#### WHAT IS NEEDED:
Copy every line of the records below where the word "flashlight" occurs.

Records from a dataset:

::::::::::

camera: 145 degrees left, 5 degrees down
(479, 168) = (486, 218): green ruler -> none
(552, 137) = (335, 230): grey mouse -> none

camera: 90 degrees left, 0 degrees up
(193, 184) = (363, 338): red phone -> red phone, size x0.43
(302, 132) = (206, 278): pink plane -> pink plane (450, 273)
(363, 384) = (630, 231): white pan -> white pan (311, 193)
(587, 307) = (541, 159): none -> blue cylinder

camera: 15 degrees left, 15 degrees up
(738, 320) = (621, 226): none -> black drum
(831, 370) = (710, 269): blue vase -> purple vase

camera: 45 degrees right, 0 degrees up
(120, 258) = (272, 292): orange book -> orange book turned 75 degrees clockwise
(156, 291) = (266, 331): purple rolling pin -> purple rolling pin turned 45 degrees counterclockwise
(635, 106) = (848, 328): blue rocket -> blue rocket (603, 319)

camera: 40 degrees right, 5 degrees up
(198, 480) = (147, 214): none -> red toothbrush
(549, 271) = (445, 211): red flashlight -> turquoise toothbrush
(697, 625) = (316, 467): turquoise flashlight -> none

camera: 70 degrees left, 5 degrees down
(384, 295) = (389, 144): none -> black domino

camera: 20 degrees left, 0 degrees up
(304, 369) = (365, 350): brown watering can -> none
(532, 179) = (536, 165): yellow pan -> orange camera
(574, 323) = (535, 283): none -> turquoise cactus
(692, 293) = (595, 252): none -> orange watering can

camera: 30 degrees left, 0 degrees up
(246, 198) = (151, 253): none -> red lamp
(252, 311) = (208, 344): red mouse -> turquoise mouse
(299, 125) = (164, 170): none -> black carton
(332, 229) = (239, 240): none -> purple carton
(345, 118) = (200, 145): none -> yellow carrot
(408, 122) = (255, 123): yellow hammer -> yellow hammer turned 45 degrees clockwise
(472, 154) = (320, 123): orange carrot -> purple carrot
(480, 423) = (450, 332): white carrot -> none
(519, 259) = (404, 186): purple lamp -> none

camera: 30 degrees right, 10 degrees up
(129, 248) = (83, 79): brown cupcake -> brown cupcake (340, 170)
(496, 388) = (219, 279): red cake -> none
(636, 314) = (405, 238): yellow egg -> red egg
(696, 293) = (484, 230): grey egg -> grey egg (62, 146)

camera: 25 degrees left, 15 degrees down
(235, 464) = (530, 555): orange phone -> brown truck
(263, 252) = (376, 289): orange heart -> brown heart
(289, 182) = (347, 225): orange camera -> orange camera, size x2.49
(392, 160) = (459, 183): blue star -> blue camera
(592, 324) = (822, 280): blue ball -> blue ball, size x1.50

::::::::::

#### RESPONSE AREA:
(549, 271) = (445, 211): red flashlight -> turquoise toothbrush
(697, 625) = (316, 467): turquoise flashlight -> none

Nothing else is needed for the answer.